→ WHAT YOU SHOULD DO
Could you reproduce the lines below from the one with "J1 pin 1: AC1 -> +5V" through the one with "R8: 39k (+5V, EN_N) -> 75k (+5V, EN_N)"? Keep both ends and add nothing.

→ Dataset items
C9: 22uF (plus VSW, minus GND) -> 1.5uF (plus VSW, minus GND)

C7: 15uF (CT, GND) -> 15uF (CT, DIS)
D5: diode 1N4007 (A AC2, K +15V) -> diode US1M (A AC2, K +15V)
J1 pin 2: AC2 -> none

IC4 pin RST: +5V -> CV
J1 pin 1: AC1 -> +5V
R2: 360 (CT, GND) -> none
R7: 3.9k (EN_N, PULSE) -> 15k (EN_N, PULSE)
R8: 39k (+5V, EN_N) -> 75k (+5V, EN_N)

--

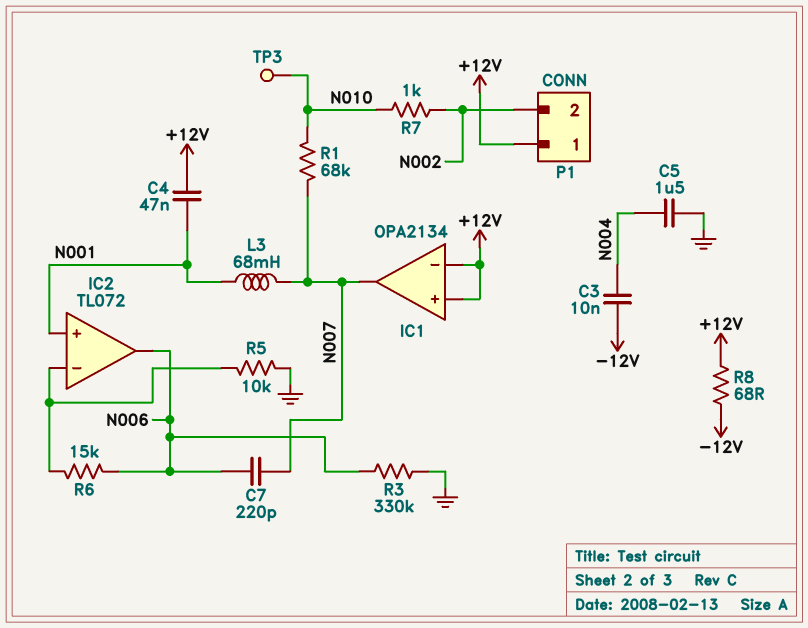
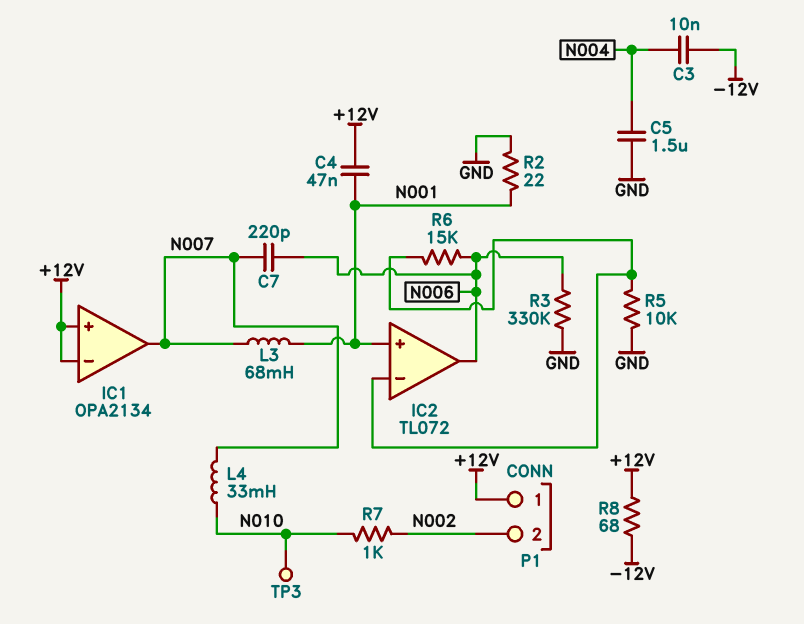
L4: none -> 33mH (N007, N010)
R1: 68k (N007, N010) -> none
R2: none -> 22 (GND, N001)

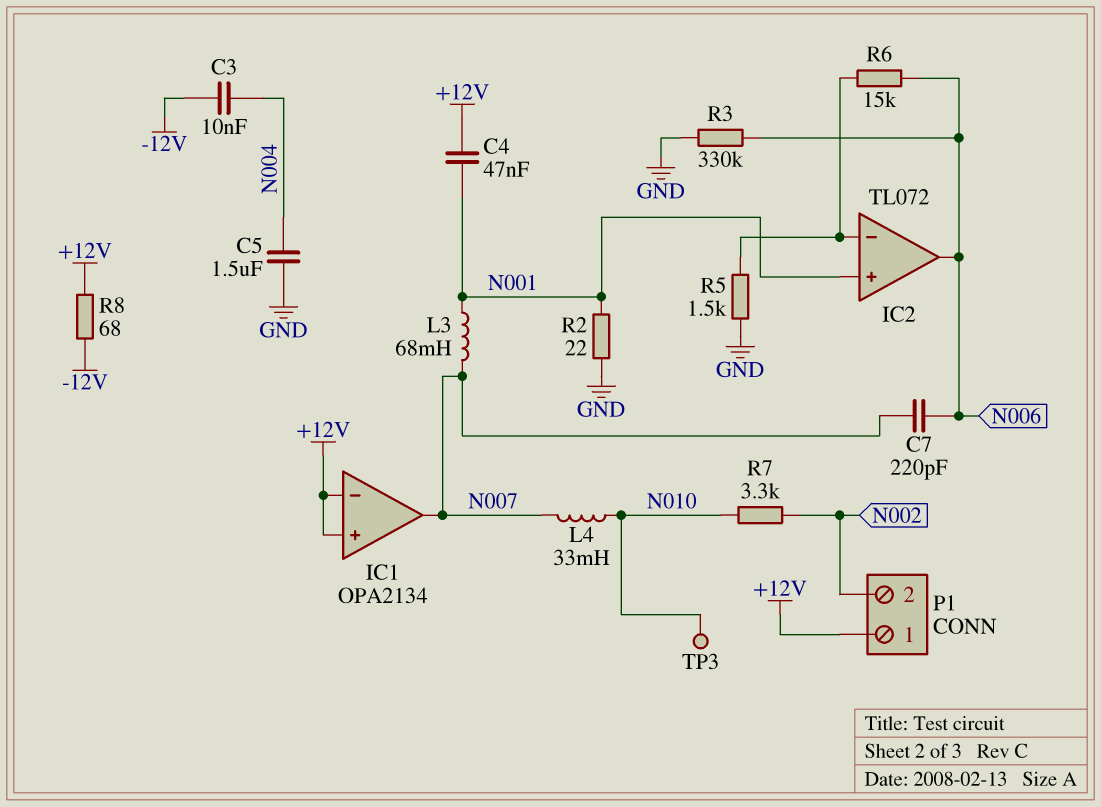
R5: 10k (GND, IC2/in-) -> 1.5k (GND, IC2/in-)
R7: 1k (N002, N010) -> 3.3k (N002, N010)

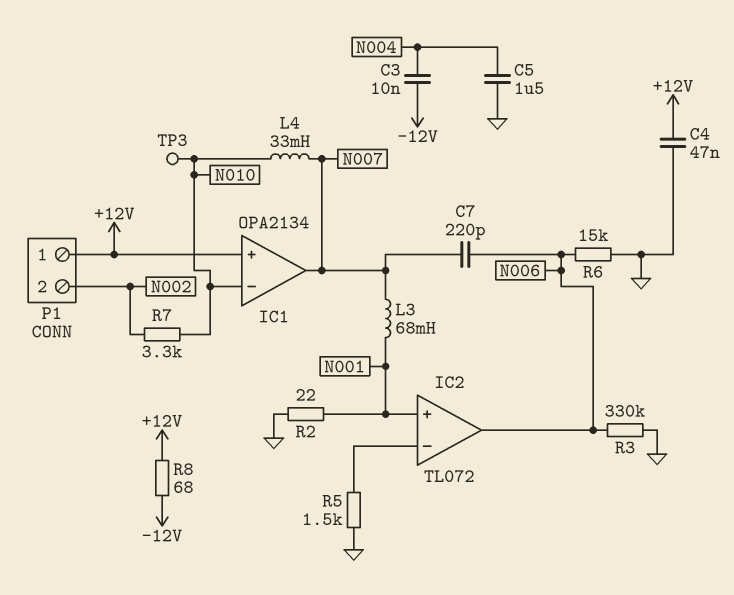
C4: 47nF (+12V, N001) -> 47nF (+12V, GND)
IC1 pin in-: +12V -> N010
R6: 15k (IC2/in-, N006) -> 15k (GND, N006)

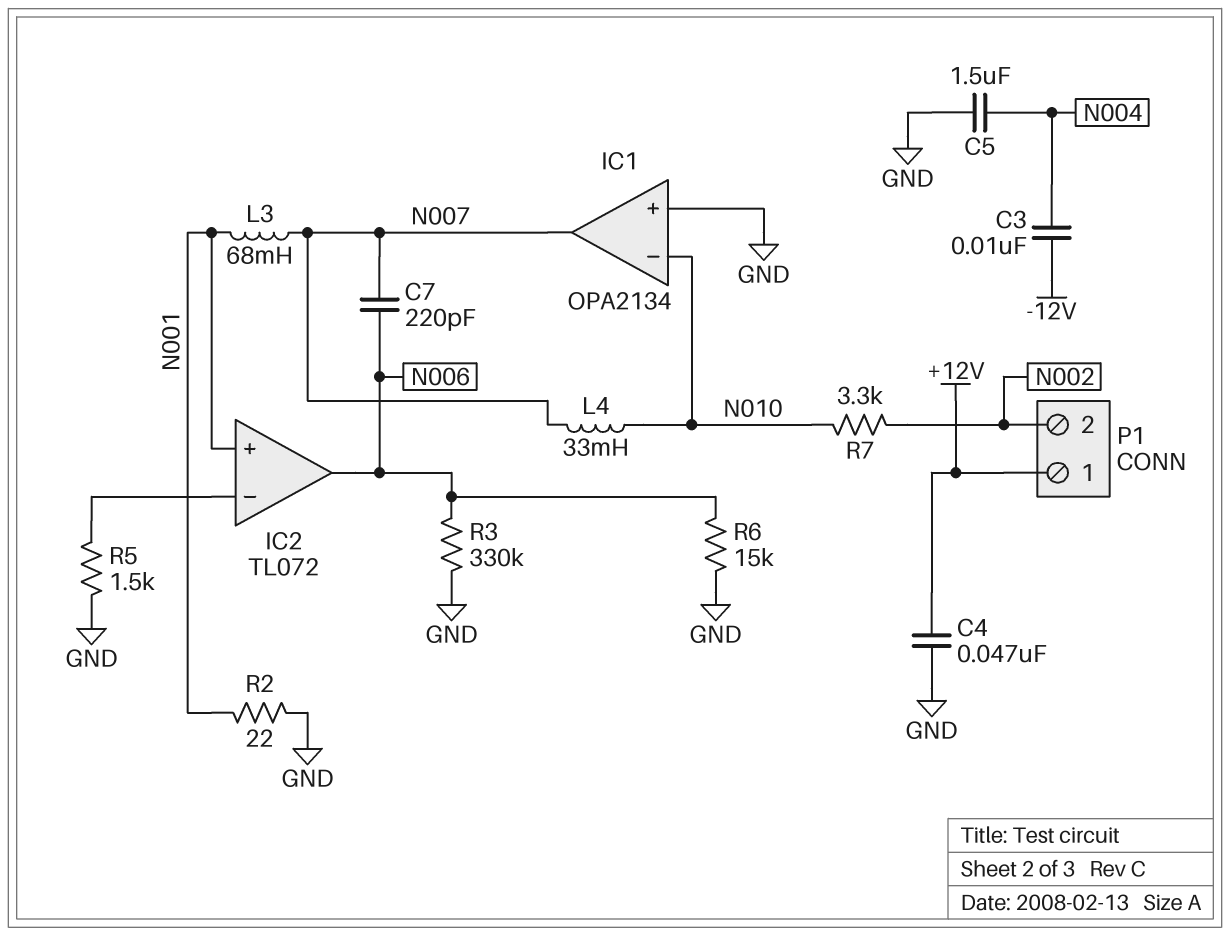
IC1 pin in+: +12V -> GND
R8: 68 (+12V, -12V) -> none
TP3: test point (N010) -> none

→ SOLUTION FOR THIS EXERCISE
J1 pin 1: AC1 -> +5V
R2: 360 (CT, GND) -> none
R7: 3.9k (EN_N, PULSE) -> 15k (EN_N, PULSE)
R8: 39k (+5V, EN_N) -> 75k (+5V, EN_N)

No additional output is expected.